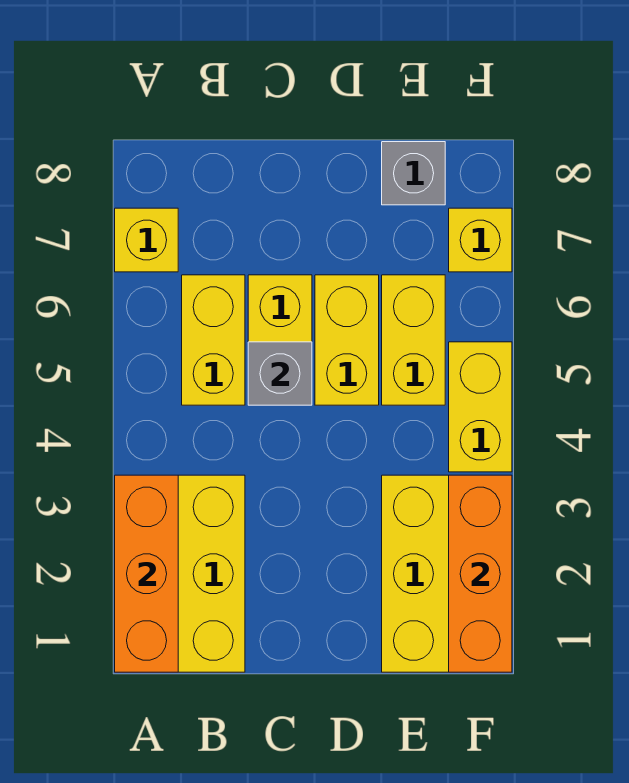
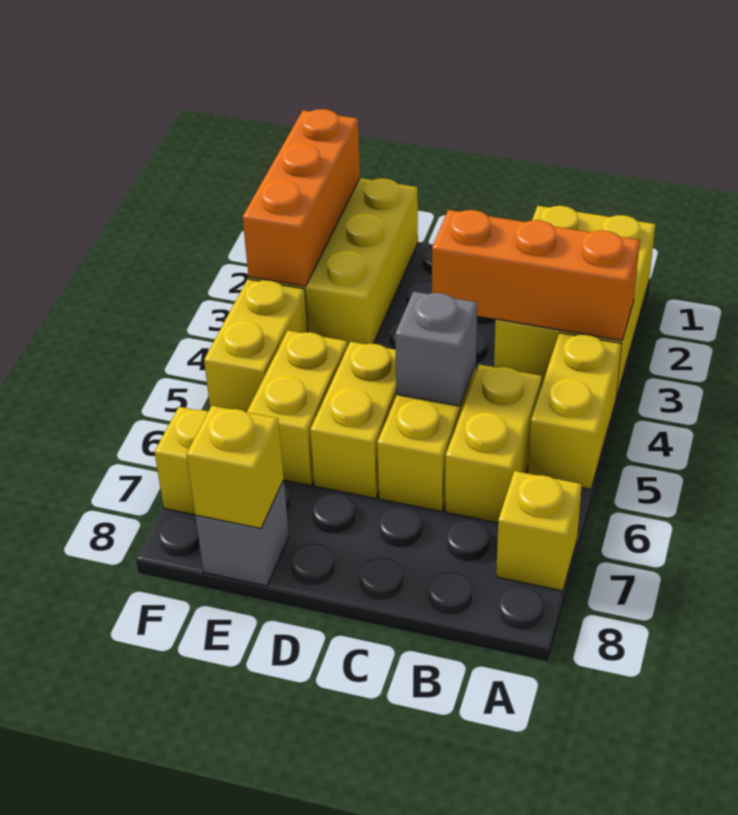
orange brick A1:A3 level 2 -> orange brick A3:C3 level 2
none -> yellow brick A4:A5 level 1
none -> yellow brick E8 level 2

= ACTION ITEM =
Without the pictures, transcribe the listing exactly as it stands.

= YOUR RESPONSE =
orange brick A1:A3 level 2 -> orange brick A3:C3 level 2
none -> yellow brick A4:A5 level 1
none -> yellow brick E8 level 2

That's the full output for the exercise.